═════ Provided information
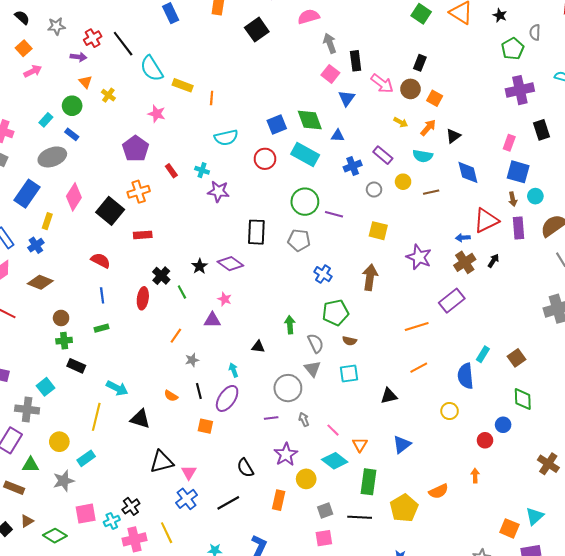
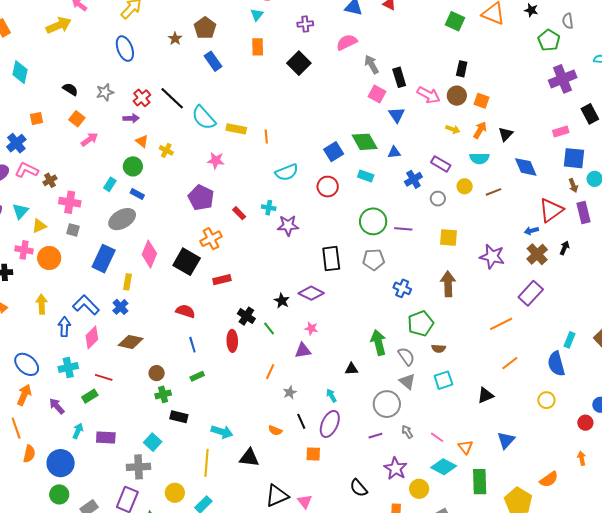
pink rectangle: (509, 143) -> (561, 132), turned 63
cyan rectangle: (305, 155) -> (366, 176), size x0.6
green arrow: (290, 325) -> (378, 343), size x1.4

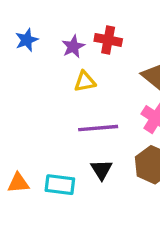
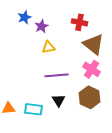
blue star: (27, 40) -> (25, 17), moved
red cross: (108, 40) -> (80, 22), moved

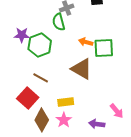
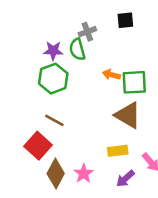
purple star: (22, 35) -> (53, 51), moved
brown triangle: (82, 69) -> (128, 115), moved
yellow rectangle: (66, 102) -> (118, 151), moved
purple arrow: (97, 124) -> (125, 179), turned -49

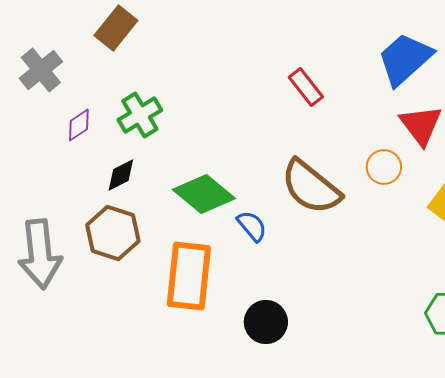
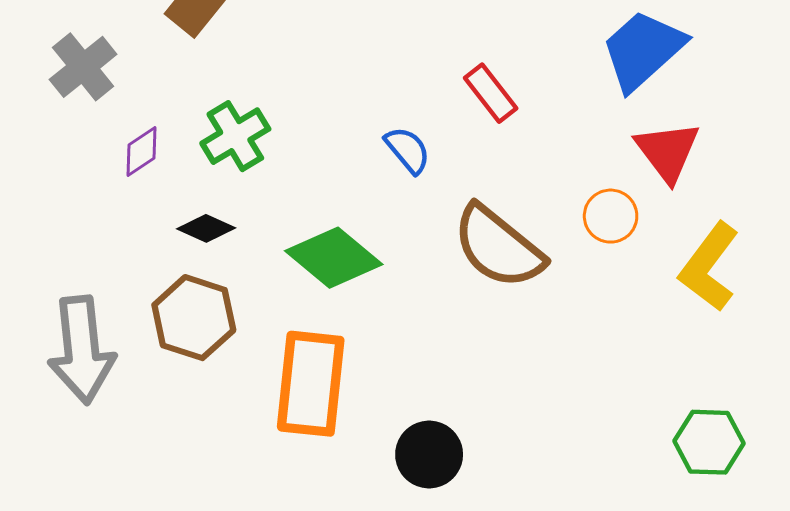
black diamond: (121, 175) -> (206, 228), turned 51
blue semicircle: (252, 226) -> (408, 150), moved

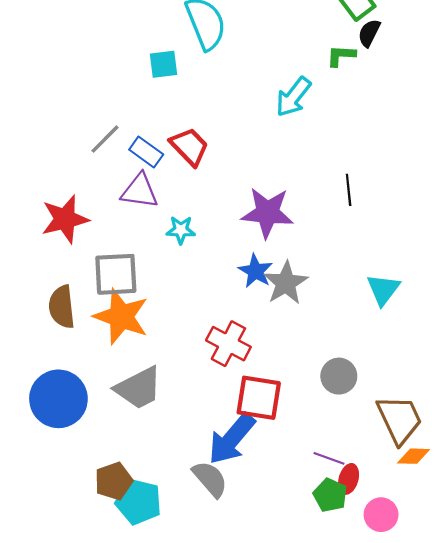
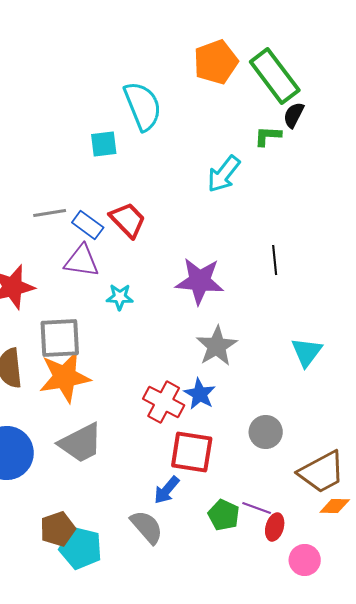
gray line: (105, 139) -> (50, 213), turned 36
blue star: (255, 271) -> (200, 394), moved
orange star: (121, 317) -> (65, 377), turned -30
brown trapezoid: (399, 419) -> (322, 472), turned 87
blue arrow: (232, 439) -> (167, 490), size x0.6
green pentagon: (330, 495) -> (224, 515), moved

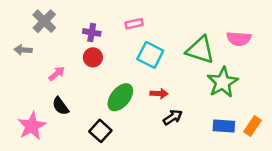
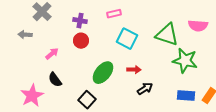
green star: (223, 82) -> (185, 61), turned -30

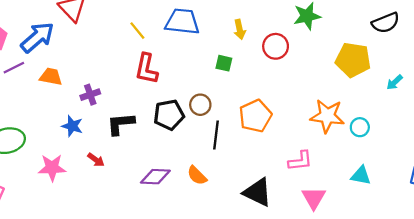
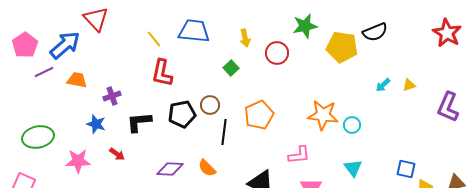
yellow pentagon: (353, 60) -> (342, 47), moved
green square: (224, 63) -> (231, 68), turned 35
cyan triangle: (361, 175) -> (353, 168), turned 42

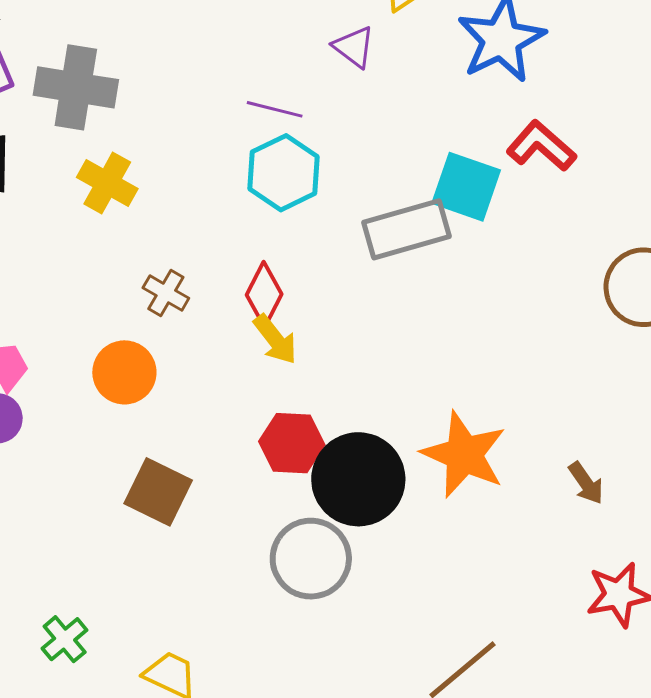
══════════
■ To do ■
Be exact. Write out all the entries and omit the pictures.

■ Exercise answer ■
pink rectangle: (509, 143) -> (561, 132), turned 63
cyan rectangle: (305, 155) -> (366, 176), size x0.6
green arrow: (290, 325) -> (378, 343), size x1.4

blue star: (27, 40) -> (25, 17), moved
red cross: (108, 40) -> (80, 22), moved

purple star: (22, 35) -> (53, 51), moved
brown triangle: (82, 69) -> (128, 115), moved
yellow rectangle: (66, 102) -> (118, 151), moved
purple arrow: (97, 124) -> (125, 179), turned -49

black diamond: (121, 175) -> (206, 228), turned 51
blue semicircle: (252, 226) -> (408, 150), moved

gray line: (105, 139) -> (50, 213), turned 36
blue star: (255, 271) -> (200, 394), moved
orange star: (121, 317) -> (65, 377), turned -30
brown trapezoid: (399, 419) -> (322, 472), turned 87
blue arrow: (232, 439) -> (167, 490), size x0.6
green pentagon: (330, 495) -> (224, 515), moved

green star: (223, 82) -> (185, 61), turned -30

yellow pentagon: (353, 60) -> (342, 47), moved
green square: (224, 63) -> (231, 68), turned 35
cyan triangle: (361, 175) -> (353, 168), turned 42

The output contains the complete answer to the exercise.